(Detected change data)
# # # # # # #

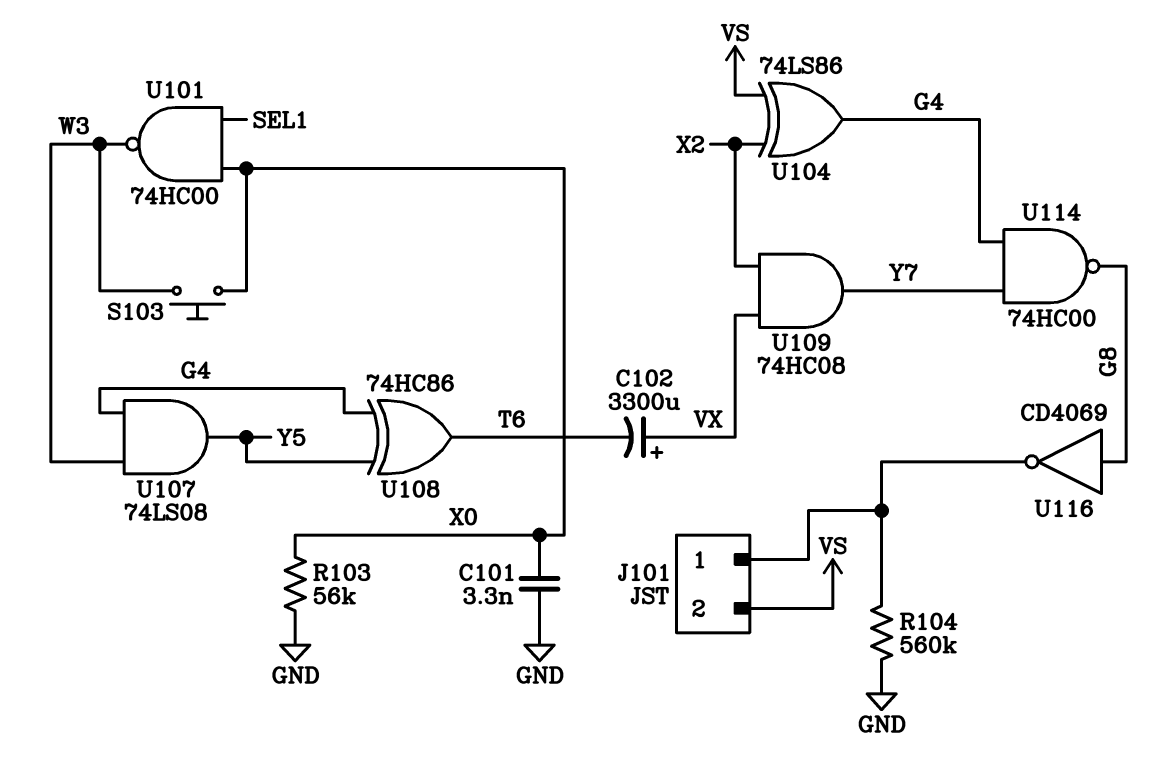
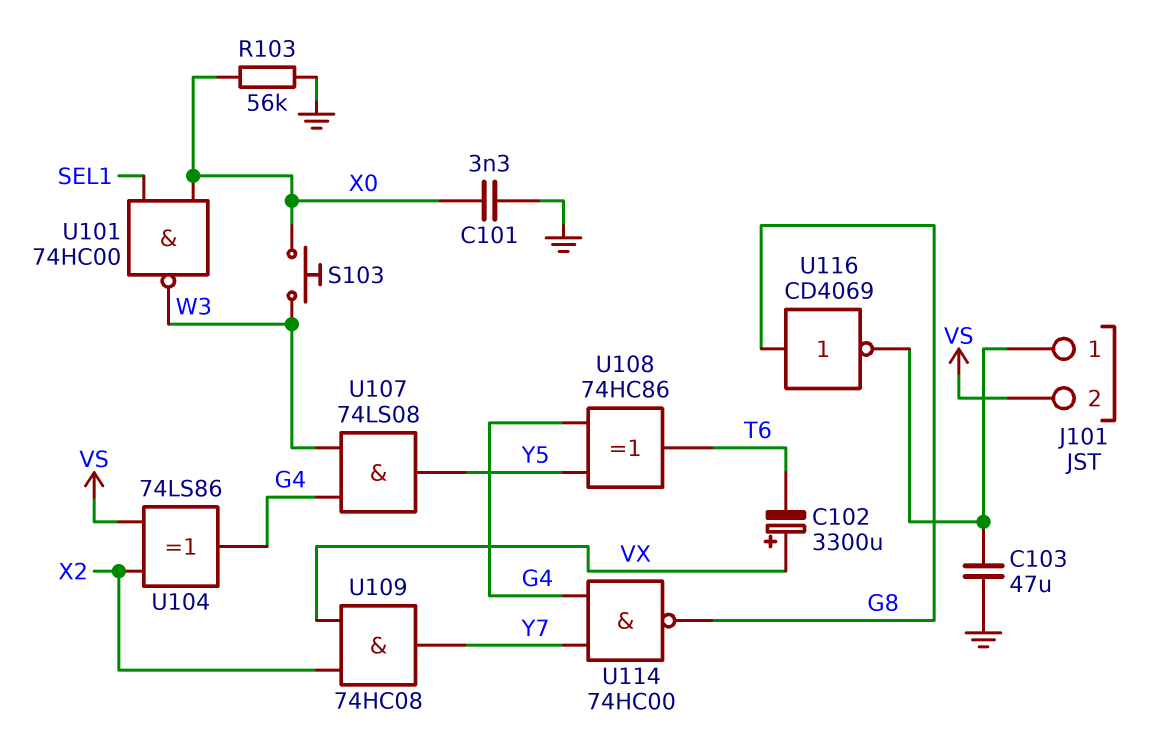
C103: none -> 47uF (GND, J101/1)
R104: 560k (GND, J101/1) -> none

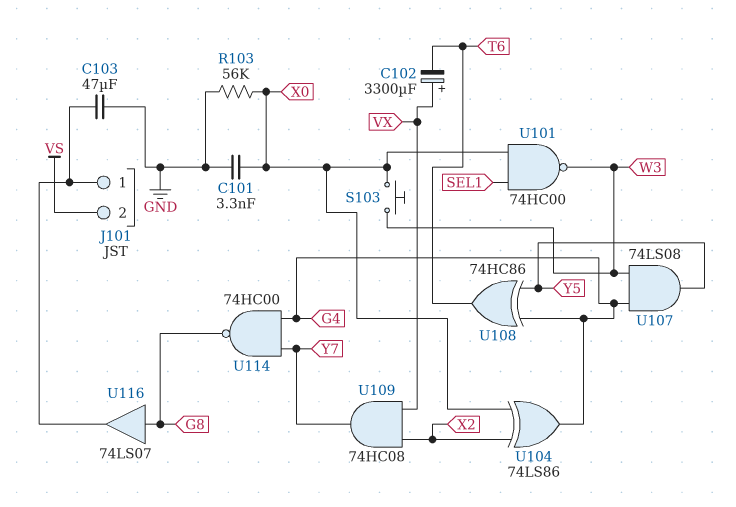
U104: XOR 74LS86 (in VS, in X2, out G4) -> XOR 74LS86 (in X0, in X2, out G4)
U116: NOT CD4069 (in G8, out J101/1) -> buffer 74LS07 (in G8, out J101/1)

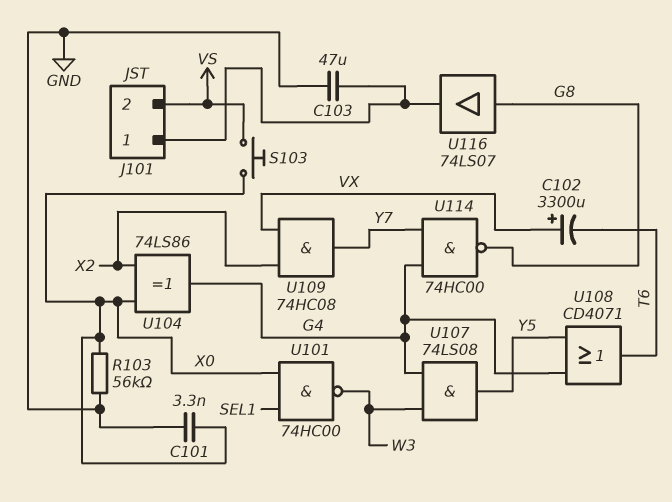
S103: button (W3, X0) -> button (VS, X0)
U108: XOR 74HC86 (in G4, in Y5, out T6) -> OR CD4071 (in G4, in Y5, out T6)

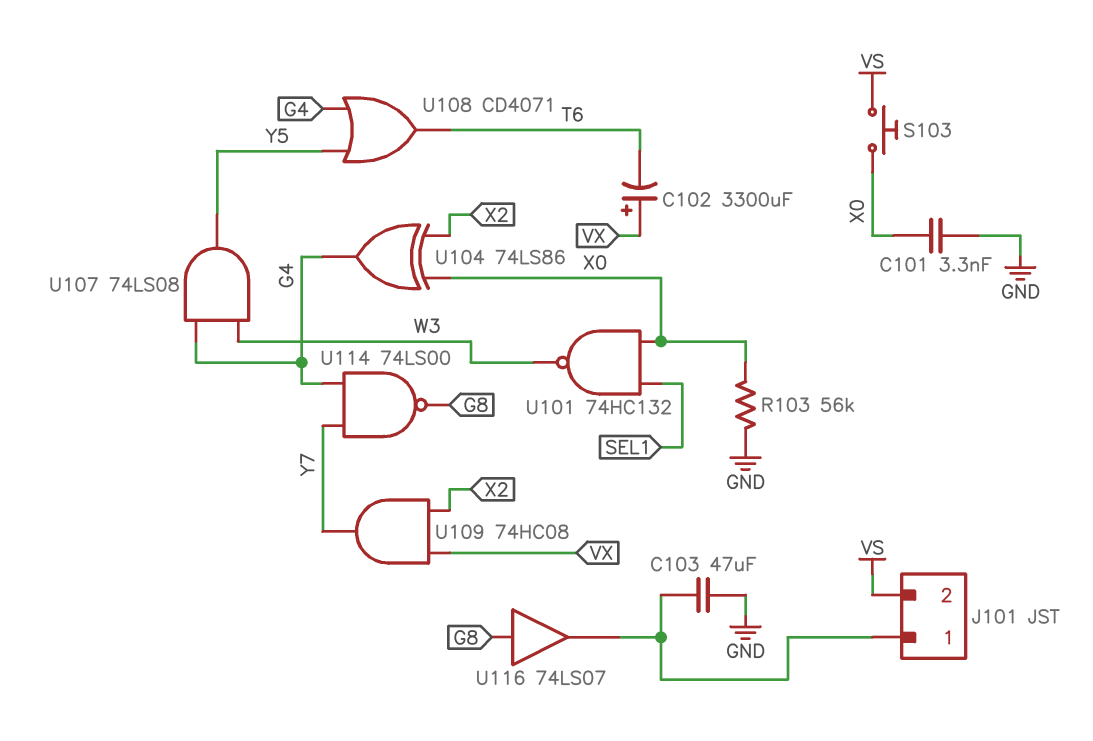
U101: NAND 74HC00 (in SEL1, in X0, out W3) -> NAND 74HC132 (in SEL1, in X0, out W3)
U114: NAND 74HC00 (in G4, in Y7, out G8) -> NAND 74LS00 (in G4, in Y7, out G8)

# # # # # # #

— Aim of the exercise —
Your answer must be the lines from the opening line of the entries through the line holding "U108: XOR 74HC86", written out exactly and without any picture.

— Answer box —
C103: none -> 47uF (GND, J101/1)
R104: 560k (GND, J101/1) -> none

U104: XOR 74LS86 (in VS, in X2, out G4) -> XOR 74LS86 (in X0, in X2, out G4)
U116: NOT CD4069 (in G8, out J101/1) -> buffer 74LS07 (in G8, out J101/1)

S103: button (W3, X0) -> button (VS, X0)
U108: XOR 74HC86 (in G4, in Y5, out T6) -> OR CD4071 (in G4, in Y5, out T6)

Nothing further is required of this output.